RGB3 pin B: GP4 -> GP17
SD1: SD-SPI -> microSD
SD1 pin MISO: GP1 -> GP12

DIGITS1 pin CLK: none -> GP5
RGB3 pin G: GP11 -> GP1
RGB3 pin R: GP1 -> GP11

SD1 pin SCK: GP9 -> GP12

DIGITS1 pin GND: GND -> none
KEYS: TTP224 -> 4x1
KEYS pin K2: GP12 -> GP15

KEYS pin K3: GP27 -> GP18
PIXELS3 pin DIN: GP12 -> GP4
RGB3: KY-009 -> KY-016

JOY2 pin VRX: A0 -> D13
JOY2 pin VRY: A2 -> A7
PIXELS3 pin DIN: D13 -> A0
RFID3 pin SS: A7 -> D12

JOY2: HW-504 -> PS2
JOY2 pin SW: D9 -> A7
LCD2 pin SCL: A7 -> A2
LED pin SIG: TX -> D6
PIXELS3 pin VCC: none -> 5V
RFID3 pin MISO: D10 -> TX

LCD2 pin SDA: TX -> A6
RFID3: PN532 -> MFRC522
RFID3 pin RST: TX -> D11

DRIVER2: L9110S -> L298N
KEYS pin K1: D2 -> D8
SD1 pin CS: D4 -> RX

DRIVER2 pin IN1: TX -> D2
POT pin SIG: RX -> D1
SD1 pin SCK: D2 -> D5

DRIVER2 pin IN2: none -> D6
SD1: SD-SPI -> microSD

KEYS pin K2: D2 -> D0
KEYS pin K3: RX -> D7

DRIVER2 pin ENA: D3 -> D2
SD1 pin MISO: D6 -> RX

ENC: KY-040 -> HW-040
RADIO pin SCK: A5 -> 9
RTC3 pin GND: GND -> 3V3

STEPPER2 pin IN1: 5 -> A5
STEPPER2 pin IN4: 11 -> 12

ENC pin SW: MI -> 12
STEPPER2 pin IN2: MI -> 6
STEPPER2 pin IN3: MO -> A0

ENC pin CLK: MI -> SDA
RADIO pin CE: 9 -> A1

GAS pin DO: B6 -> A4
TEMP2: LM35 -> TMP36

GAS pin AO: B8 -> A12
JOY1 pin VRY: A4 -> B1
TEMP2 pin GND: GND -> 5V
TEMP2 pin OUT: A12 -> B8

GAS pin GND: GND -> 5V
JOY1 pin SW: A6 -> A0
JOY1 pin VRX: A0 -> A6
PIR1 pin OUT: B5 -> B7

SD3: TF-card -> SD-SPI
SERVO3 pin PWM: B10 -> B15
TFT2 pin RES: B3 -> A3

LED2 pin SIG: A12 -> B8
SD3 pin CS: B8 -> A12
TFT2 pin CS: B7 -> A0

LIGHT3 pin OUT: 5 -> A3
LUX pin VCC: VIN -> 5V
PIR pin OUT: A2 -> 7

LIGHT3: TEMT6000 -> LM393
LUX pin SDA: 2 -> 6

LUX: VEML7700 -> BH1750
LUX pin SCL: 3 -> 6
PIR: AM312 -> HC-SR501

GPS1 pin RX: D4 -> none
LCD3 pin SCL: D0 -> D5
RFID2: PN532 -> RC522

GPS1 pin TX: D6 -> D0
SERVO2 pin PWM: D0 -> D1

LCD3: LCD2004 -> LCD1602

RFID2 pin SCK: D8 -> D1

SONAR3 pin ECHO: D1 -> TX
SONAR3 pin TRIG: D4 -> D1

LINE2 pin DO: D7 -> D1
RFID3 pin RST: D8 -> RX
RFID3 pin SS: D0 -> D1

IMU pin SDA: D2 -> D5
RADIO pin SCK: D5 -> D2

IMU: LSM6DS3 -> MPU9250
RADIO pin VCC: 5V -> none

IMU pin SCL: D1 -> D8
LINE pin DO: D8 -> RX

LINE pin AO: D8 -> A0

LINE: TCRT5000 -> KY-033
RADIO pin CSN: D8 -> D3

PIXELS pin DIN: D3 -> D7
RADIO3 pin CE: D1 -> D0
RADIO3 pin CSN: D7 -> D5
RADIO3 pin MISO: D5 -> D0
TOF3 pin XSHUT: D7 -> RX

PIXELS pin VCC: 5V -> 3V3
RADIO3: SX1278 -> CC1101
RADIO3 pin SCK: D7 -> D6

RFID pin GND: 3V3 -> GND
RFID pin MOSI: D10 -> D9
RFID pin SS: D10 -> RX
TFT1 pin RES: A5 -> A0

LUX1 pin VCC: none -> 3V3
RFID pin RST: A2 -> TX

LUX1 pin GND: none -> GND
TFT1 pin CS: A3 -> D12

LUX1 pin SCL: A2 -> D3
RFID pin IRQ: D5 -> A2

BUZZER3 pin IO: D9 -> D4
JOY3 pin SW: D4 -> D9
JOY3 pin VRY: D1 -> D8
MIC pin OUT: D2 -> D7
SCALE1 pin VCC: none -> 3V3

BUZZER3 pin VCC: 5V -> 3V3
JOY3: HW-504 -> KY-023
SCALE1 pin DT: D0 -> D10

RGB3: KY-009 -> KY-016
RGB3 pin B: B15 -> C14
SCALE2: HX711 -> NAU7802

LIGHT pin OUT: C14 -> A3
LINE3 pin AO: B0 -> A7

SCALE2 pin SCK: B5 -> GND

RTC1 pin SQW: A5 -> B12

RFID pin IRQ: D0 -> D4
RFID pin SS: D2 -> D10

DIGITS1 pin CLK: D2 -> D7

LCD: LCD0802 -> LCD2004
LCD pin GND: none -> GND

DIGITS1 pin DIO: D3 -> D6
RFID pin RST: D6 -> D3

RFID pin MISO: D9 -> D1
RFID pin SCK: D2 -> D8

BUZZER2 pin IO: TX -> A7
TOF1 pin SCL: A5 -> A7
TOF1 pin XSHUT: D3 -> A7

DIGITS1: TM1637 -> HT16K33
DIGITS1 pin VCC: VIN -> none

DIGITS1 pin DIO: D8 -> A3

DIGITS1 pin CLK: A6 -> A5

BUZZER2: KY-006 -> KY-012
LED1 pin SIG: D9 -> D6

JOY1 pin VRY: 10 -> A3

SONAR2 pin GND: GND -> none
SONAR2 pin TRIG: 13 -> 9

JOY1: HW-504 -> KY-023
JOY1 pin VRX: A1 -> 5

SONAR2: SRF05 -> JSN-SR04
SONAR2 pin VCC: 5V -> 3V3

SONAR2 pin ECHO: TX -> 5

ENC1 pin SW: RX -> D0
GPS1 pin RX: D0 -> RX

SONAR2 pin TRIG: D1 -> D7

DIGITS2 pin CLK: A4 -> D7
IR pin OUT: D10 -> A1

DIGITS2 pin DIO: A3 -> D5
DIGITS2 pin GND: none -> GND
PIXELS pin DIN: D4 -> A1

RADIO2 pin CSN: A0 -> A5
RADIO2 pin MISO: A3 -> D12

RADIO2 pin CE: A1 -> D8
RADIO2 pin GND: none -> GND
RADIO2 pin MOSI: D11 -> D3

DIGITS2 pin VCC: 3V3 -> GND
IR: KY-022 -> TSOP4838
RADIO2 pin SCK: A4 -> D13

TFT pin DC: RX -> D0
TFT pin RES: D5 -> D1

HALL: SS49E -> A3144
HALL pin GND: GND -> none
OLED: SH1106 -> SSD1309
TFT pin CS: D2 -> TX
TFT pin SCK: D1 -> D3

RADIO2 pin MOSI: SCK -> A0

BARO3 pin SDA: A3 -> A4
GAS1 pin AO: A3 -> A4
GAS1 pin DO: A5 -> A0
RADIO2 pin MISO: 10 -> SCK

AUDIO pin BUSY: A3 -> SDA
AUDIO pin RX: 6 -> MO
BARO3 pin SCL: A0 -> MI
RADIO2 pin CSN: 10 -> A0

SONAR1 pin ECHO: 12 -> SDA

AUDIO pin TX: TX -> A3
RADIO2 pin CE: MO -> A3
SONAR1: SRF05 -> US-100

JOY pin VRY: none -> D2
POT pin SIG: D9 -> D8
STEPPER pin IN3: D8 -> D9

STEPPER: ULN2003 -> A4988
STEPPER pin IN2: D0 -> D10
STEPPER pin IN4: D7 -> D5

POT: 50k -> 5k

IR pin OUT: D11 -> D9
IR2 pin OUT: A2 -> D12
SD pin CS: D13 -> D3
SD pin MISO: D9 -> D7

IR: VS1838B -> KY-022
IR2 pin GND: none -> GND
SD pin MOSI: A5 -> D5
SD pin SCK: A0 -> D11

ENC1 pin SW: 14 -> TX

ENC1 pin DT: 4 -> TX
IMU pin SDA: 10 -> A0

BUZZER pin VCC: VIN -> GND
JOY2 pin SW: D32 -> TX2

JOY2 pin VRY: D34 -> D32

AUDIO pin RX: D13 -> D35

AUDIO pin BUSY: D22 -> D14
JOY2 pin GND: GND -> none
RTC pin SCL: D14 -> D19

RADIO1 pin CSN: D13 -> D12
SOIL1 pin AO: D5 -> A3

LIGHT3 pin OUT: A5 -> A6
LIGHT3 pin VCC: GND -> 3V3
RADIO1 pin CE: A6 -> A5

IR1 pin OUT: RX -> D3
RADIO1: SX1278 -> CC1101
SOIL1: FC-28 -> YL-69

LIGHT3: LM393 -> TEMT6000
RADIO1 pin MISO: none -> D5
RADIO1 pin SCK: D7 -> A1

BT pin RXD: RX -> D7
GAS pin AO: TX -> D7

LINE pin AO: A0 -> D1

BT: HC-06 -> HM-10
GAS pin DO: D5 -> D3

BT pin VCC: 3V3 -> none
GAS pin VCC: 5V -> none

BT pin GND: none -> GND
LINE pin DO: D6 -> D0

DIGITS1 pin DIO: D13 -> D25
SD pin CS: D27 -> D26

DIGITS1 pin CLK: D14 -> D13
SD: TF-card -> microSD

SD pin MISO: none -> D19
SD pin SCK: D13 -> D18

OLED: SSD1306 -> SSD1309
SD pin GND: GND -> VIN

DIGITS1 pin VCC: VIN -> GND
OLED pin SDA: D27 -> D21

→ **What you have to do**: From the data above, return every line from the line that has "RGB3 pin G: GP11 -> GP1" up to and including the line that has "GAS pin AO: B8 -> A12", exactly.

→ **Exercise answer**:
RGB3 pin G: GP11 -> GP1
RGB3 pin R: GP1 -> GP11

SD1 pin SCK: GP9 -> GP12

DIGITS1 pin GND: GND -> none
KEYS: TTP224 -> 4x1
KEYS pin K2: GP12 -> GP15

KEYS pin K3: GP27 -> GP18
PIXELS3 pin DIN: GP12 -> GP4
RGB3: KY-009 -> KY-016

JOY2 pin VRX: A0 -> D13
JOY2 pin VRY: A2 -> A7
PIXELS3 pin DIN: D13 -> A0
RFID3 pin SS: A7 -> D12

JOY2: HW-504 -> PS2
JOY2 pin SW: D9 -> A7
LCD2 pin SCL: A7 -> A2
LED pin SIG: TX -> D6
PIXELS3 pin VCC: none -> 5V
RFID3 pin MISO: D10 -> TX

LCD2 pin SDA: TX -> A6
RFID3: PN532 -> MFRC522
RFID3 pin RST: TX -> D11

DRIVER2: L9110S -> L298N
KEYS pin K1: D2 -> D8
SD1 pin CS: D4 -> RX

DRIVER2 pin IN1: TX -> D2
POT pin SIG: RX -> D1
SD1 pin SCK: D2 -> D5

DRIVER2 pin IN2: none -> D6
SD1: SD-SPI -> microSD

KEYS pin K2: D2 -> D0
KEYS pin K3: RX -> D7

DRIVER2 pin ENA: D3 -> D2
SD1 pin MISO: D6 -> RX

ENC: KY-040 -> HW-040
RADIO pin SCK: A5 -> 9
RTC3 pin GND: GND -> 3V3

STEPPER2 pin IN1: 5 -> A5
STEPPER2 pin IN4: 11 -> 12

ENC pin SW: MI -> 12
STEPPER2 pin IN2: MI -> 6
STEPPER2 pin IN3: MO -> A0

ENC pin CLK: MI -> SDA
RADIO pin CE: 9 -> A1

GAS pin DO: B6 -> A4
TEMP2: LM35 -> TMP36

GAS pin AO: B8 -> A12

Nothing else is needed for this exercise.